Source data
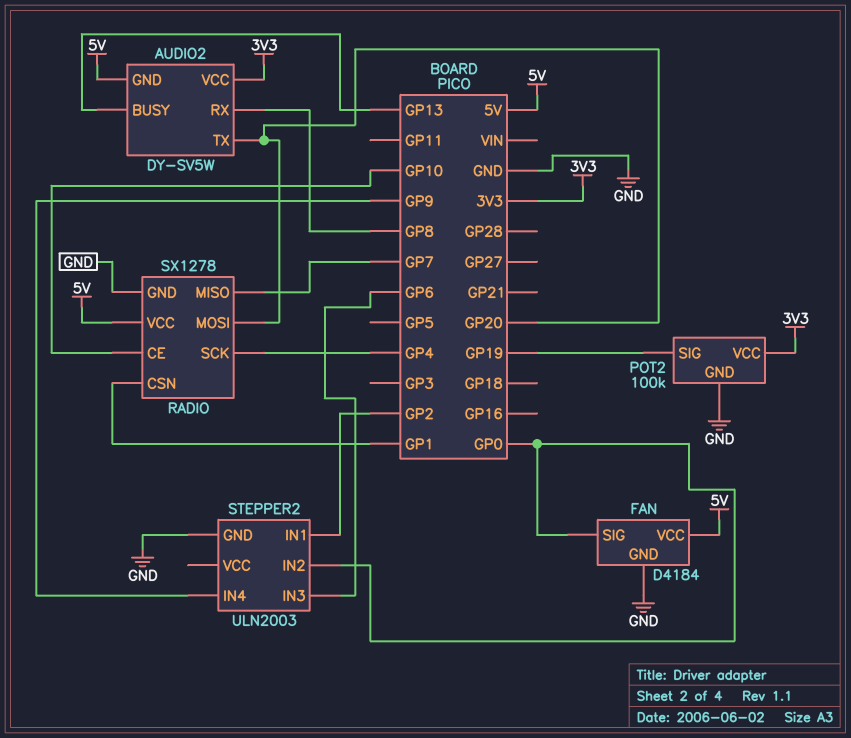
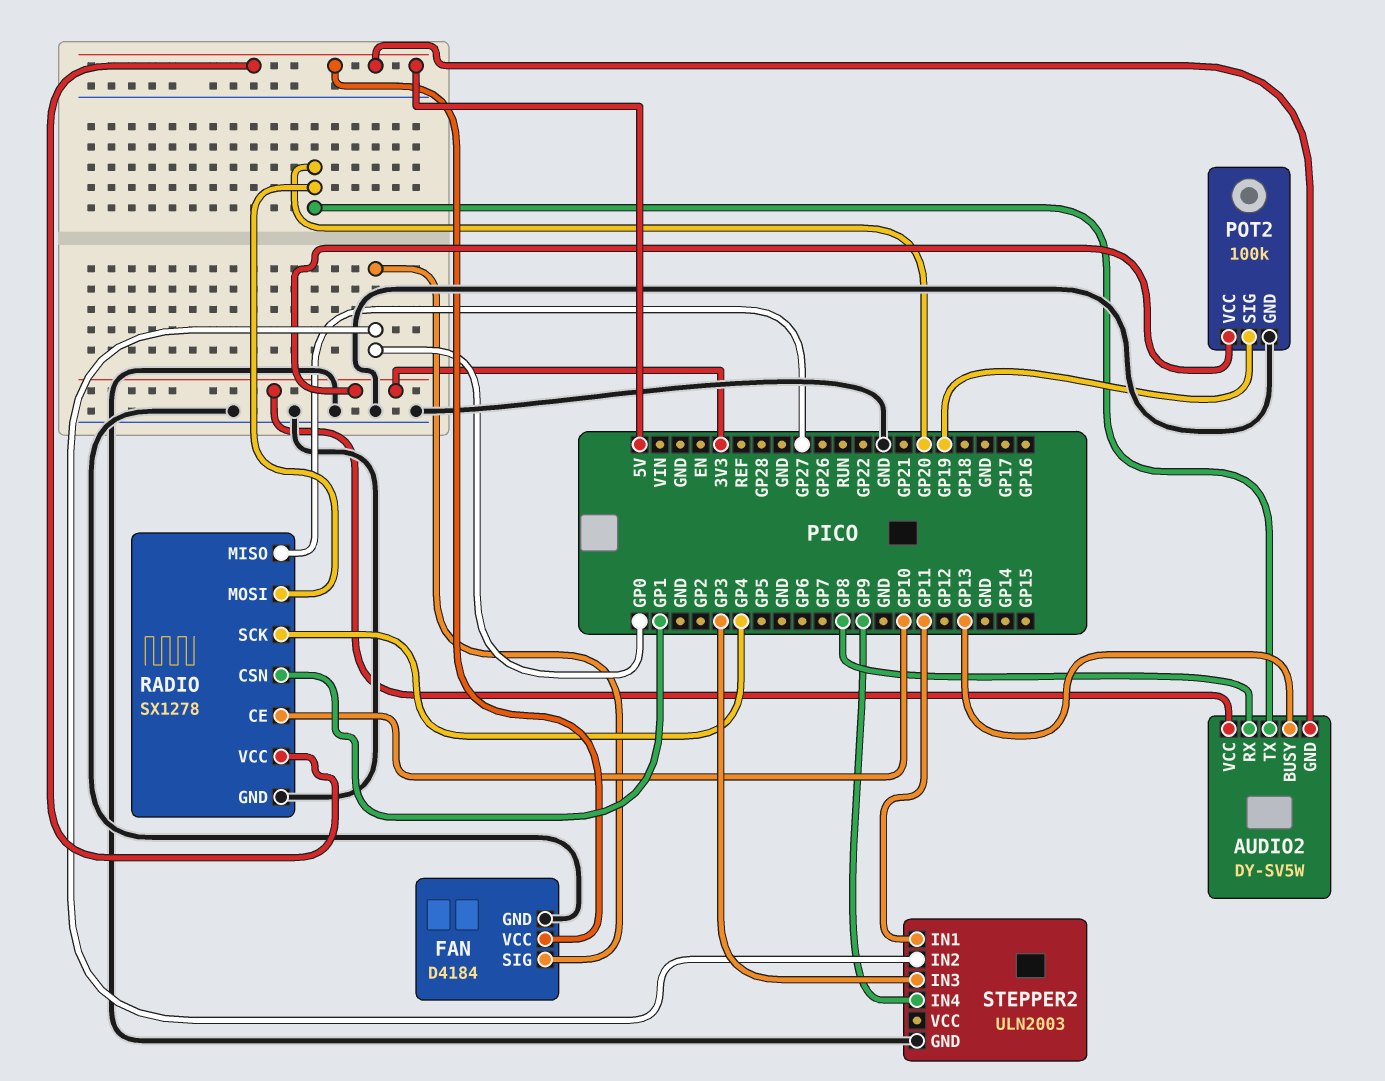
RADIO pin MISO: GP7 -> GP27
STEPPER2 pin IN1: GP2 -> GP11
STEPPER2 pin IN3: GP6 -> GP3

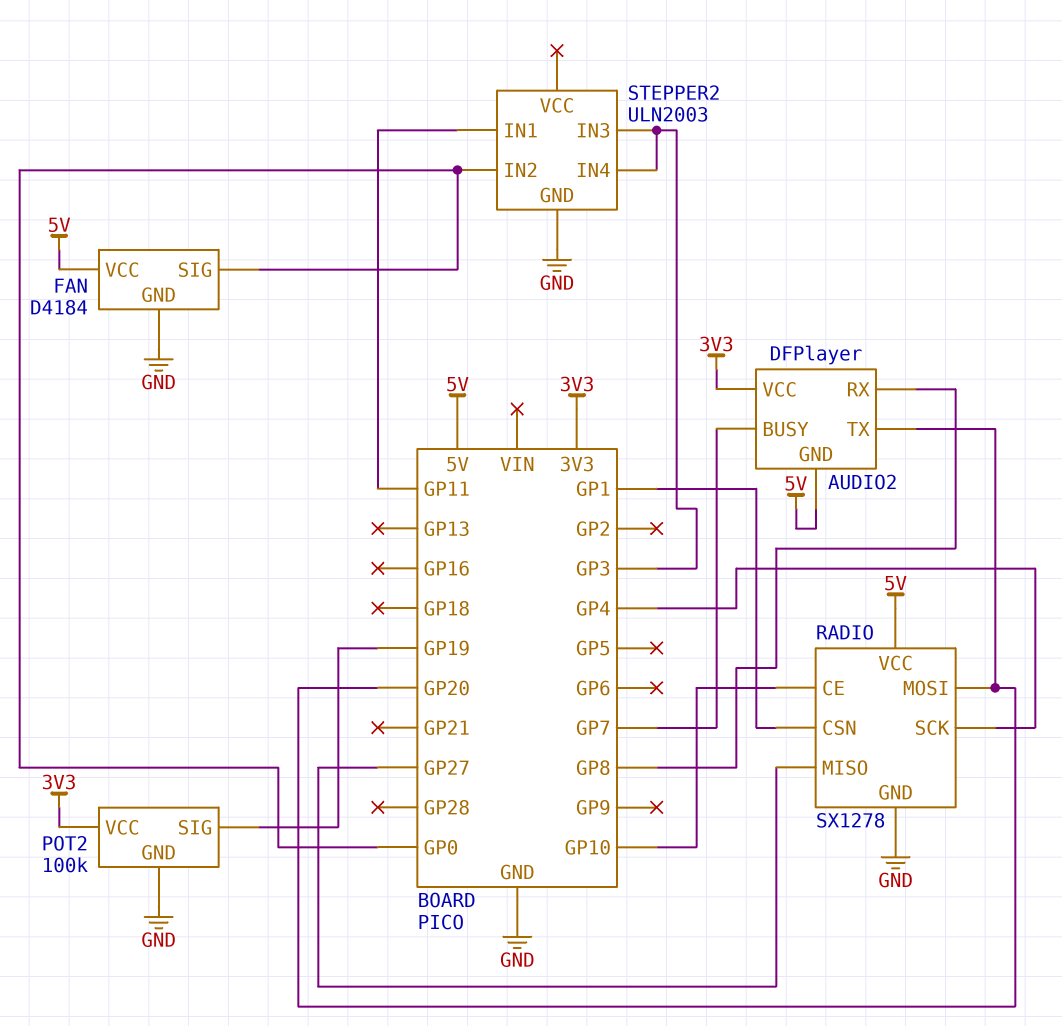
AUDIO2: DY-SV5W -> DFPlayer
AUDIO2 pin BUSY: GP13 -> GP7
STEPPER2 pin IN4: GP9 -> GP3

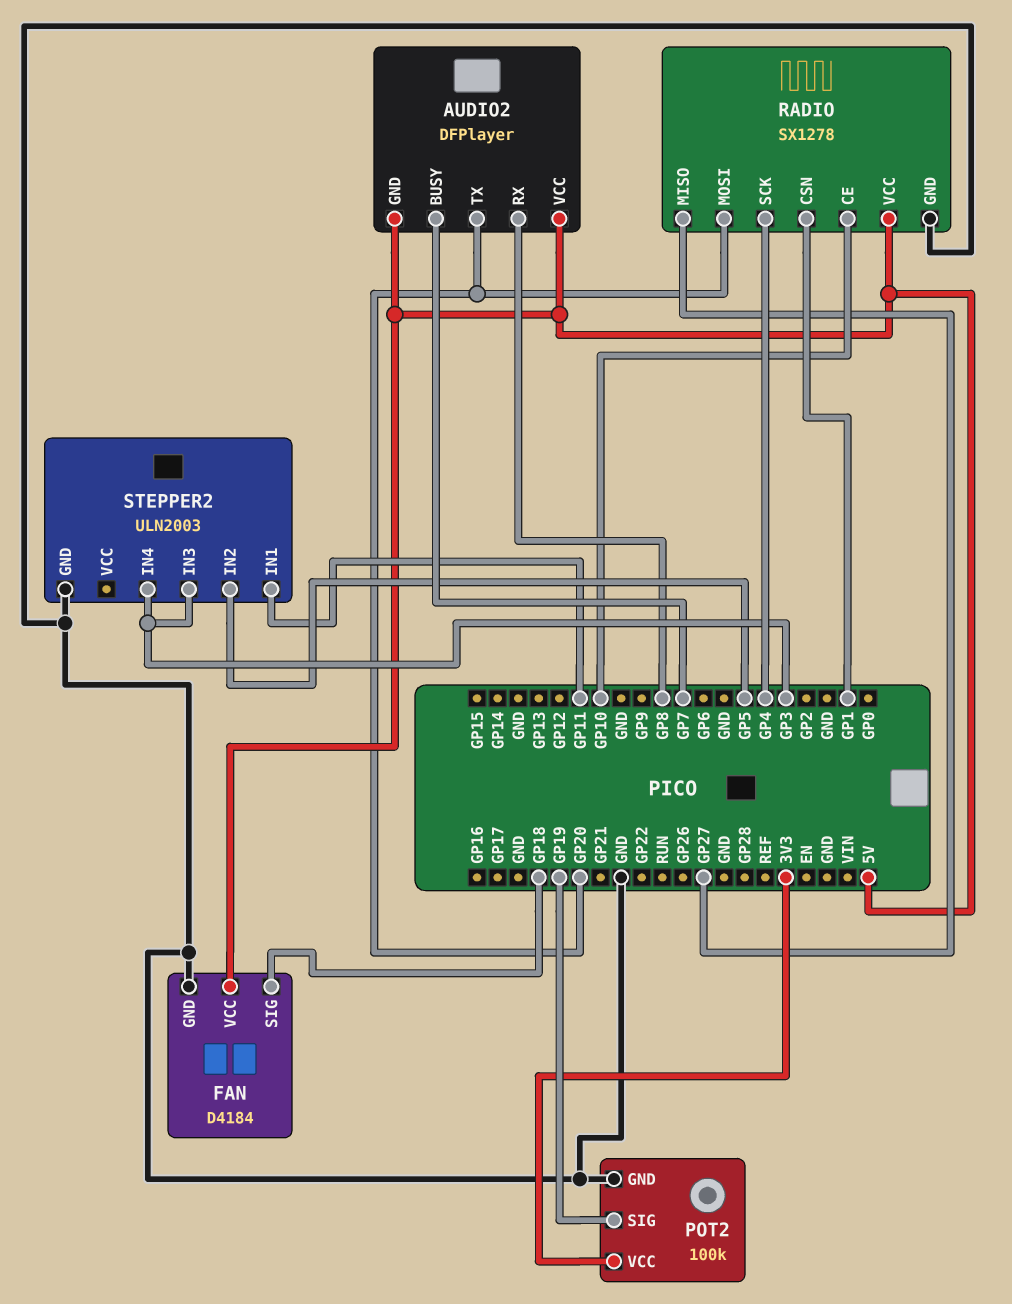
AUDIO2 pin VCC: 3V3 -> 5V
FAN pin SIG: GP0 -> GP18
STEPPER2 pin IN2: GP0 -> GP5

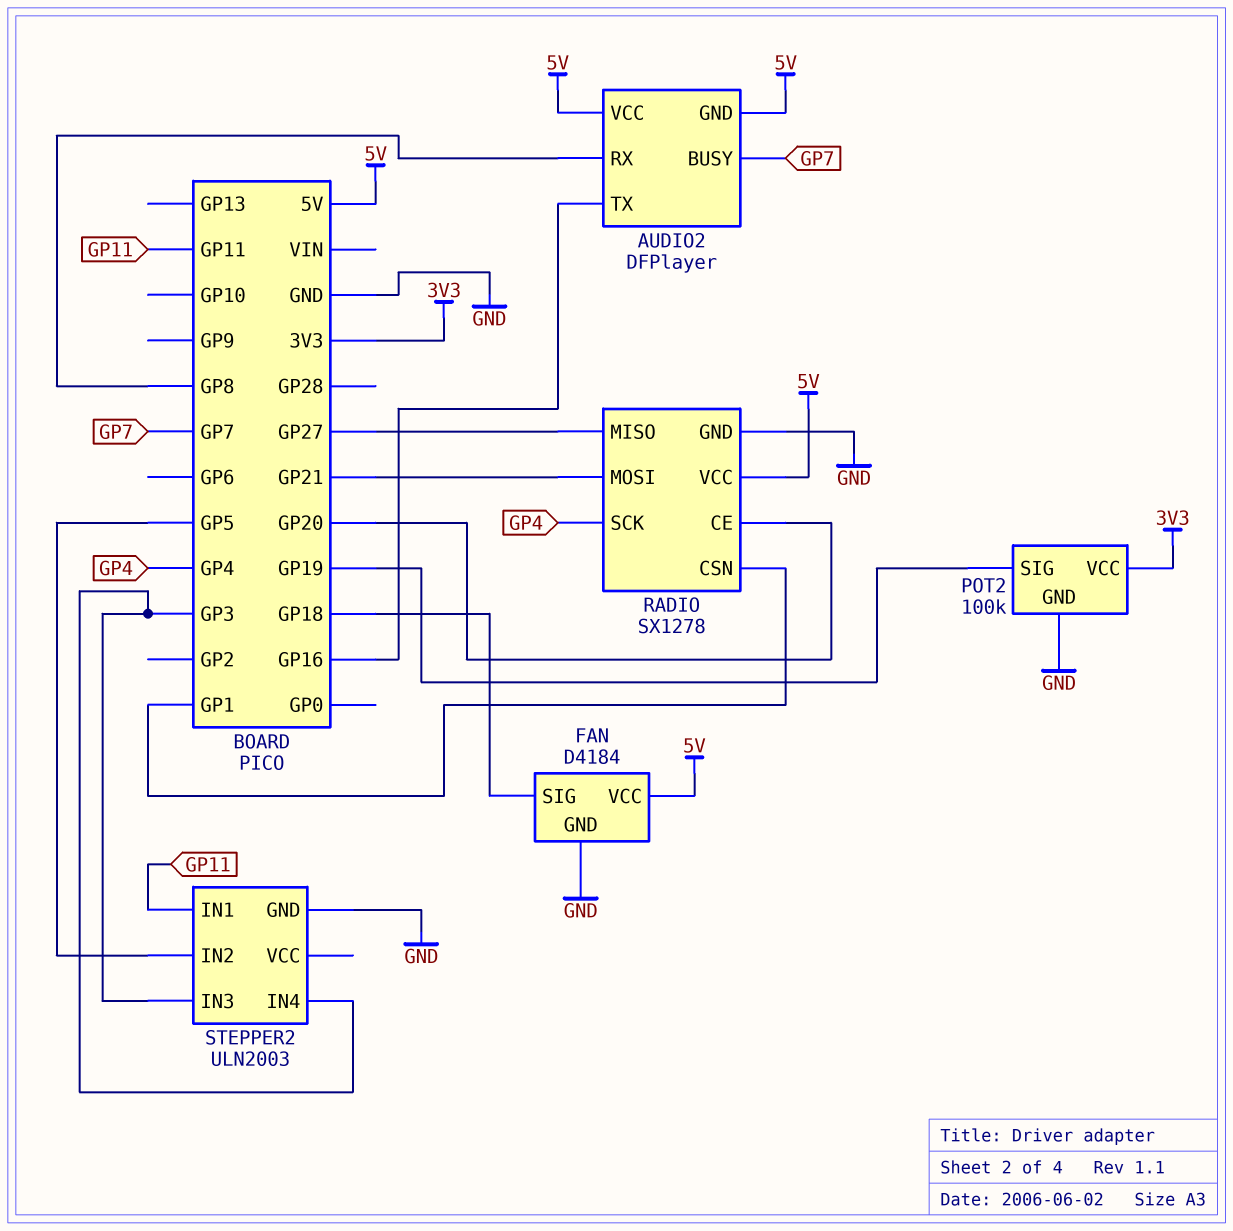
AUDIO2 pin TX: GP20 -> GP16
RADIO pin CE: GP10 -> GP20
RADIO pin MOSI: GP20 -> GP21

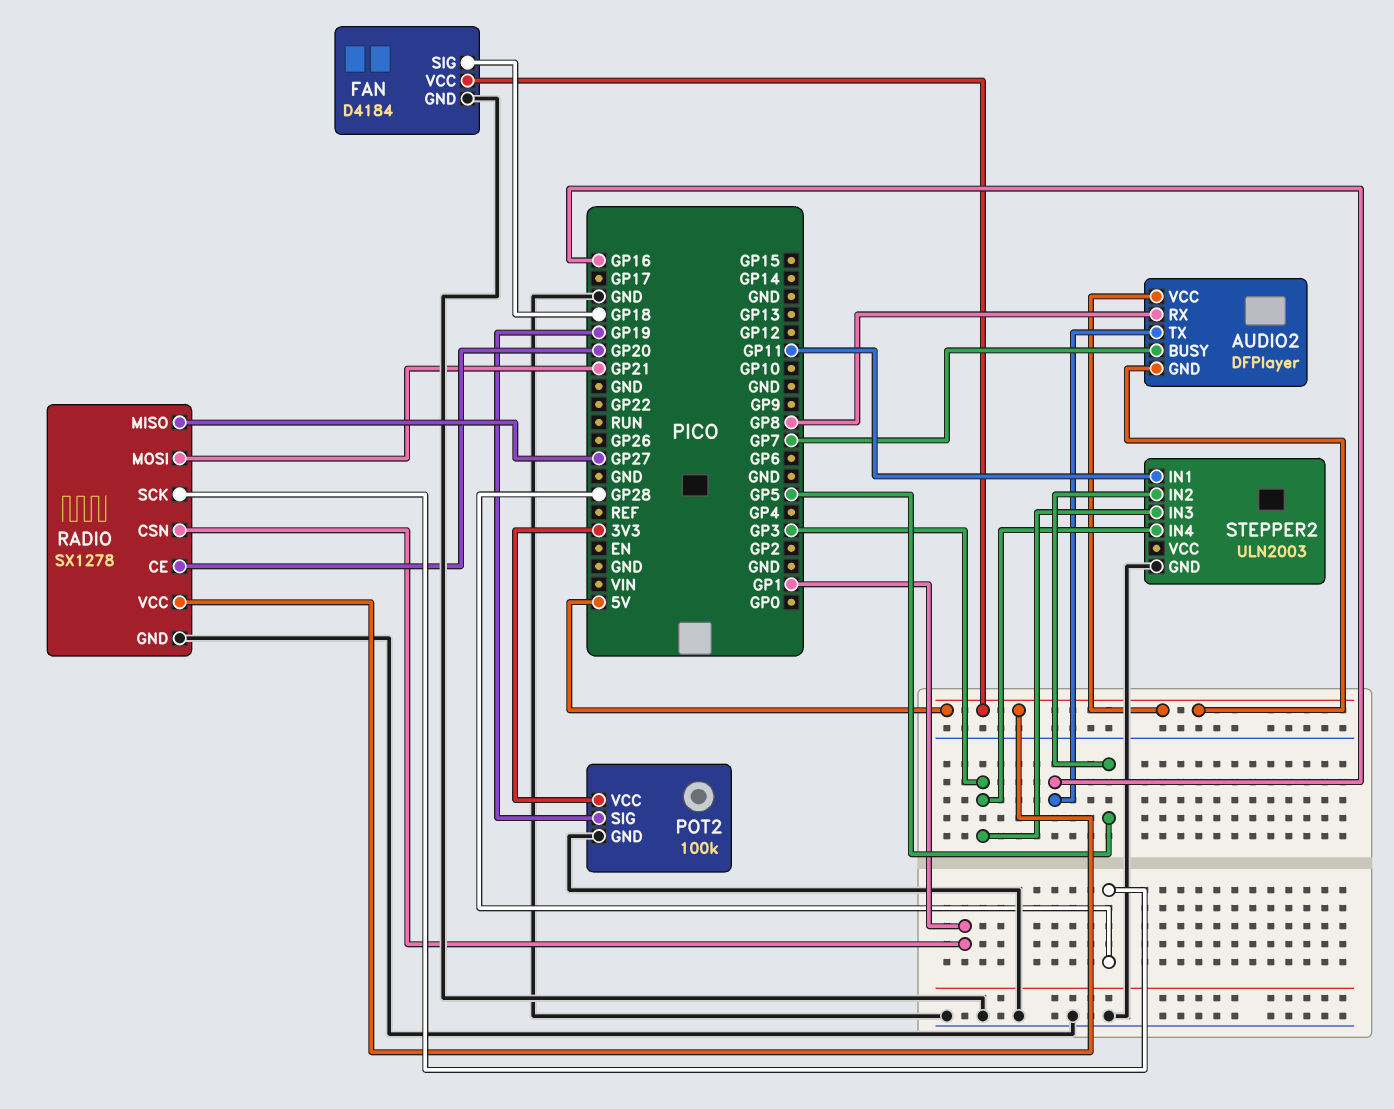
RADIO pin SCK: GP4 -> GP28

◆ REQUIRED ACTION:
Take the line containing "AUDIO2 pin VCC: 3V3 -> 5V" and every line after it to the end of the records, and restate them verbatim, with no pictures.

◆ ANSWER SPACE:
AUDIO2 pin VCC: 3V3 -> 5V
FAN pin SIG: GP0 -> GP18
STEPPER2 pin IN2: GP0 -> GP5

AUDIO2 pin TX: GP20 -> GP16
RADIO pin CE: GP10 -> GP20
RADIO pin MOSI: GP20 -> GP21

RADIO pin SCK: GP4 -> GP28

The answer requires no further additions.